Images in the records should be skipped while the rest is transcribed verbatim.

[Change listing data]
Start of Block

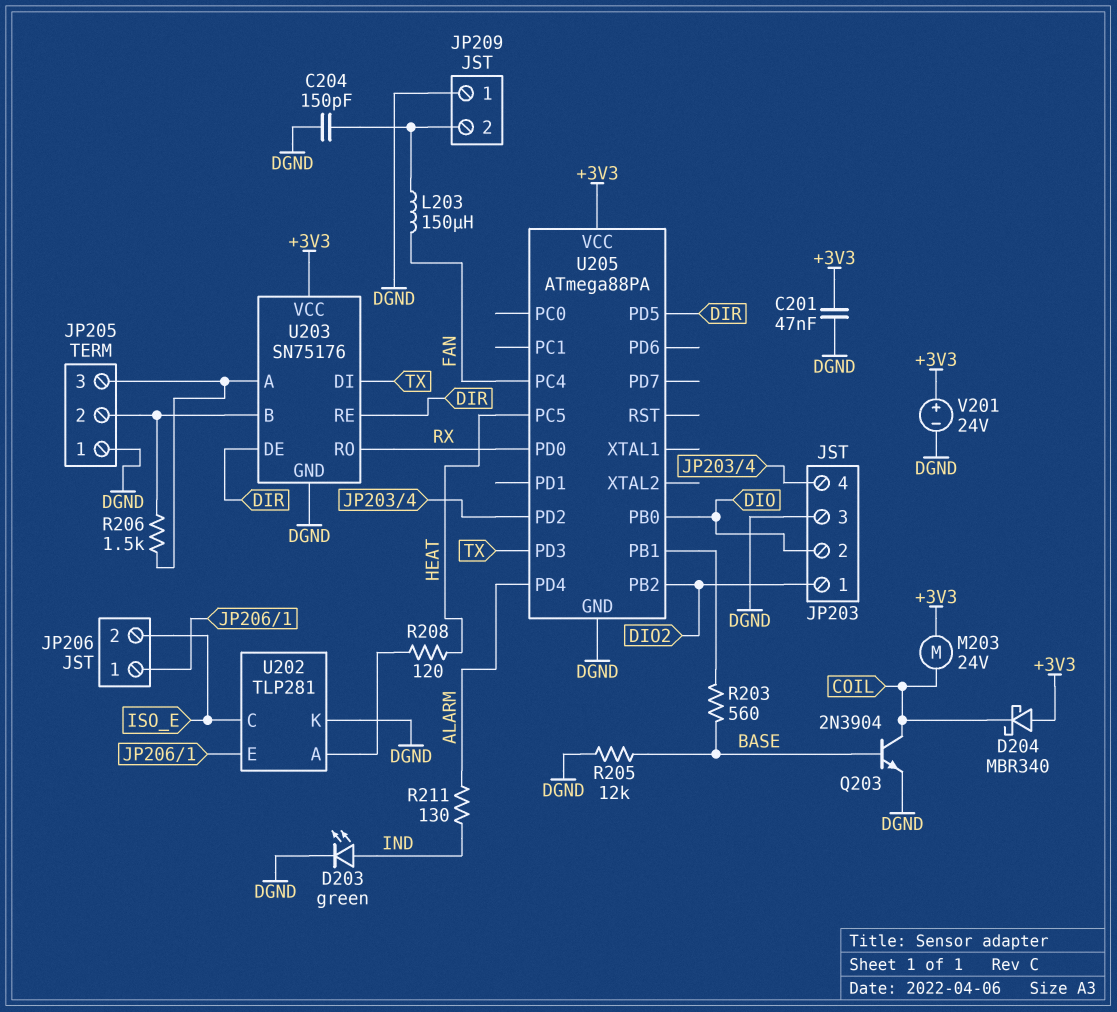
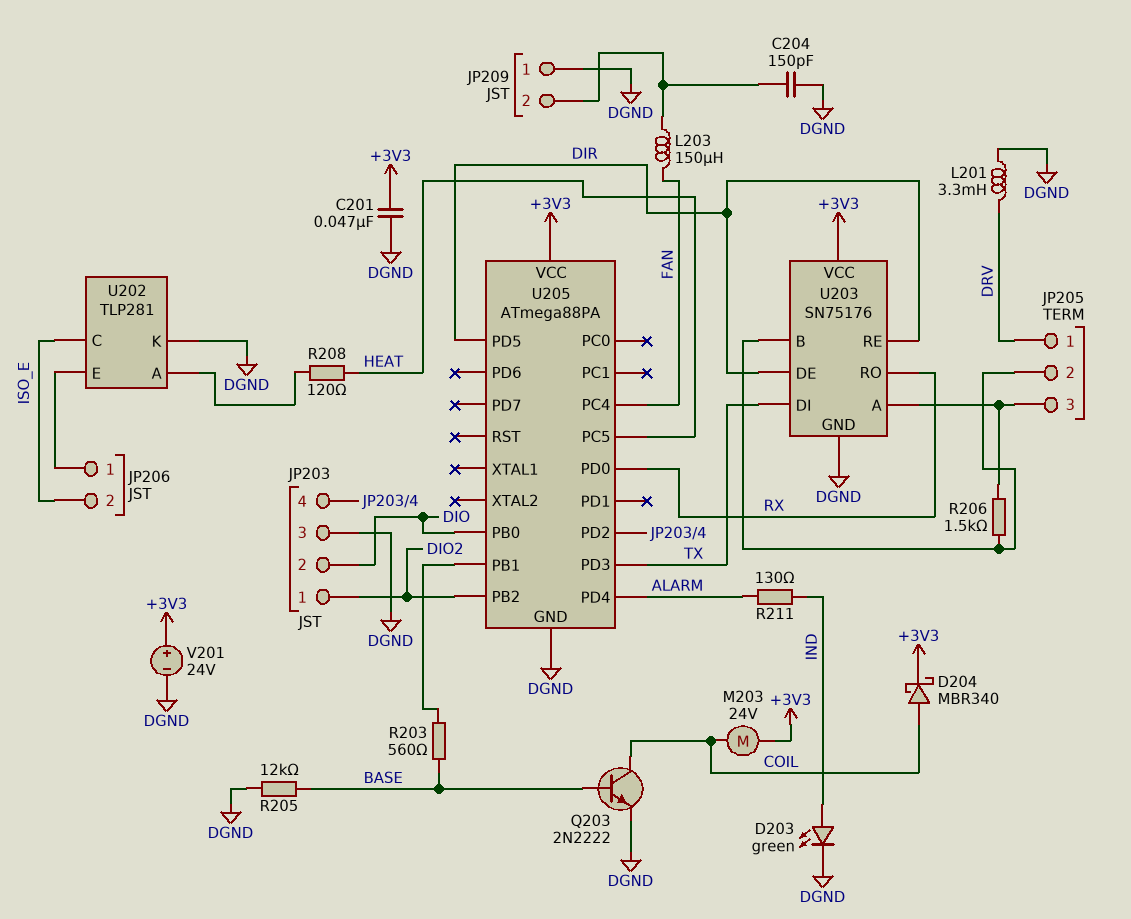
D204: schottky MBR340 (A +3V3, K COIL) -> schottky MBR340 (A COIL, K +3V3)
JP205 pin 1: DGND -> DRV
L201: none -> 3.3mH (DGND, DRV)
Q203: NPN 2N3904 (B BASE, C COIL, E DGND) -> NPN 2N2222 (B BASE, C COIL, E DGND)

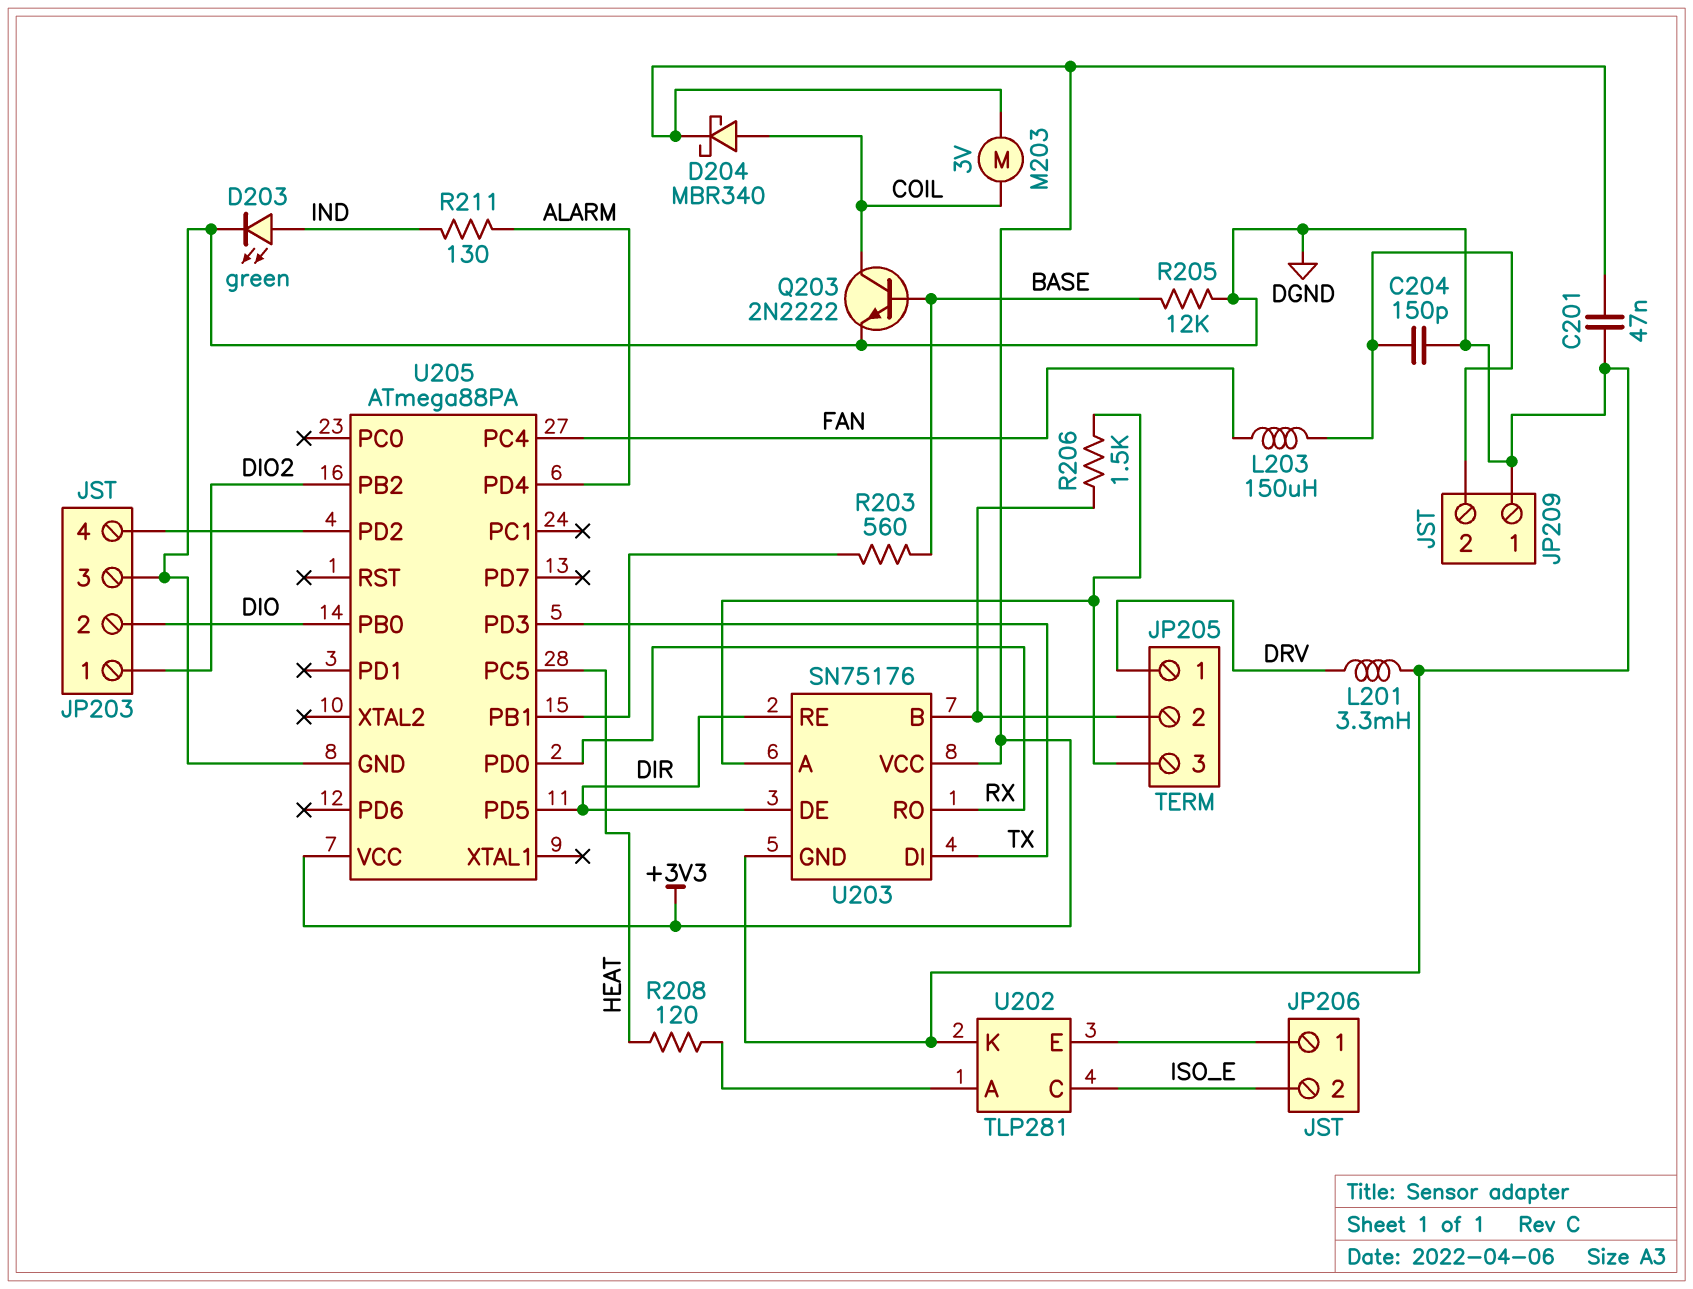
M203: motor 24V (+3V3, COIL) -> motor 3V (+3V3, COIL)
V201: 24V (plus +3V3, minus DGND) -> none

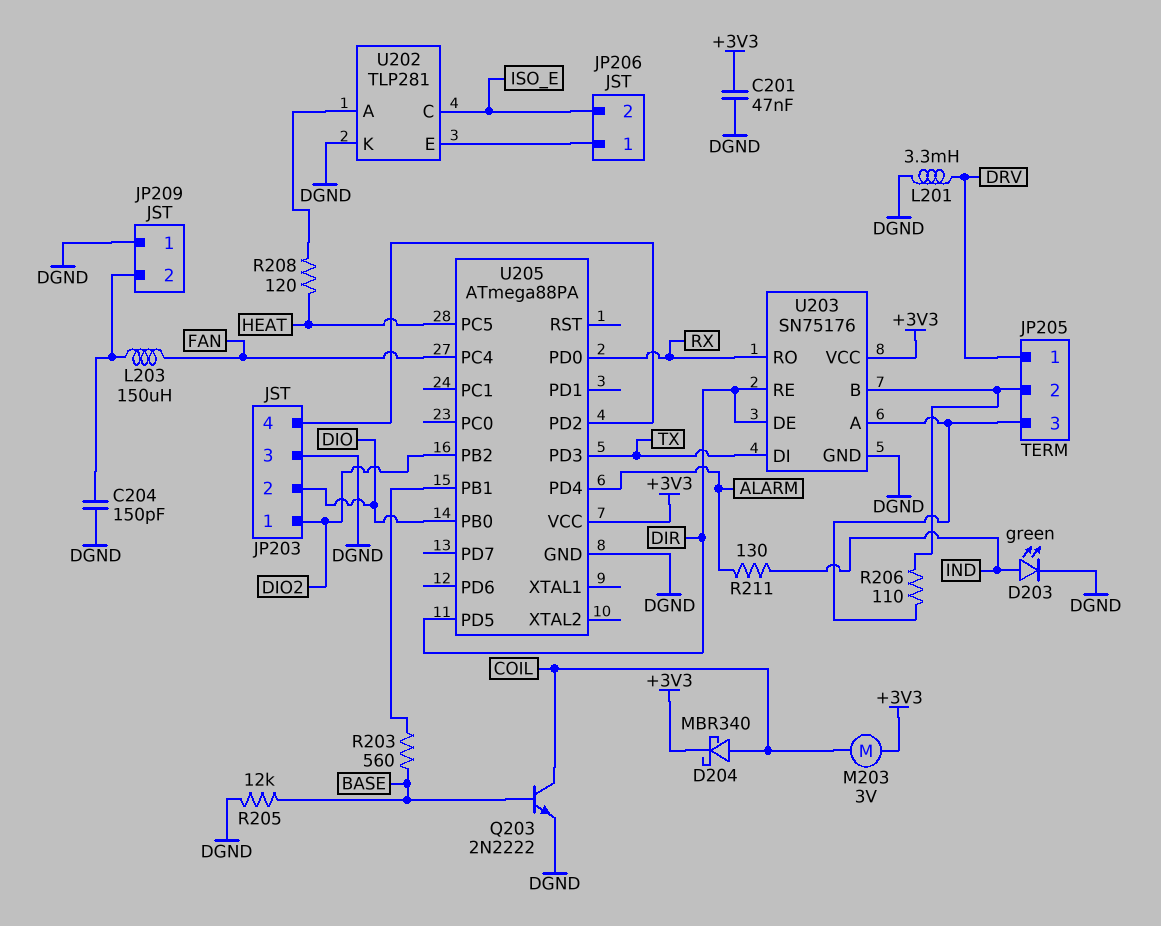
R206: 1.5k (JP205/2, JP205/3) -> 110 (JP205/2, JP205/3)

End of Block

### Answer to the exercise
D204: schottky MBR340 (A +3V3, K COIL) -> schottky MBR340 (A COIL, K +3V3)
JP205 pin 1: DGND -> DRV
L201: none -> 3.3mH (DGND, DRV)
Q203: NPN 2N3904 (B BASE, C COIL, E DGND) -> NPN 2N2222 (B BASE, C COIL, E DGND)

M203: motor 24V (+3V3, COIL) -> motor 3V (+3V3, COIL)
V201: 24V (plus +3V3, minus DGND) -> none

R206: 1.5k (JP205/2, JP205/3) -> 110 (JP205/2, JP205/3)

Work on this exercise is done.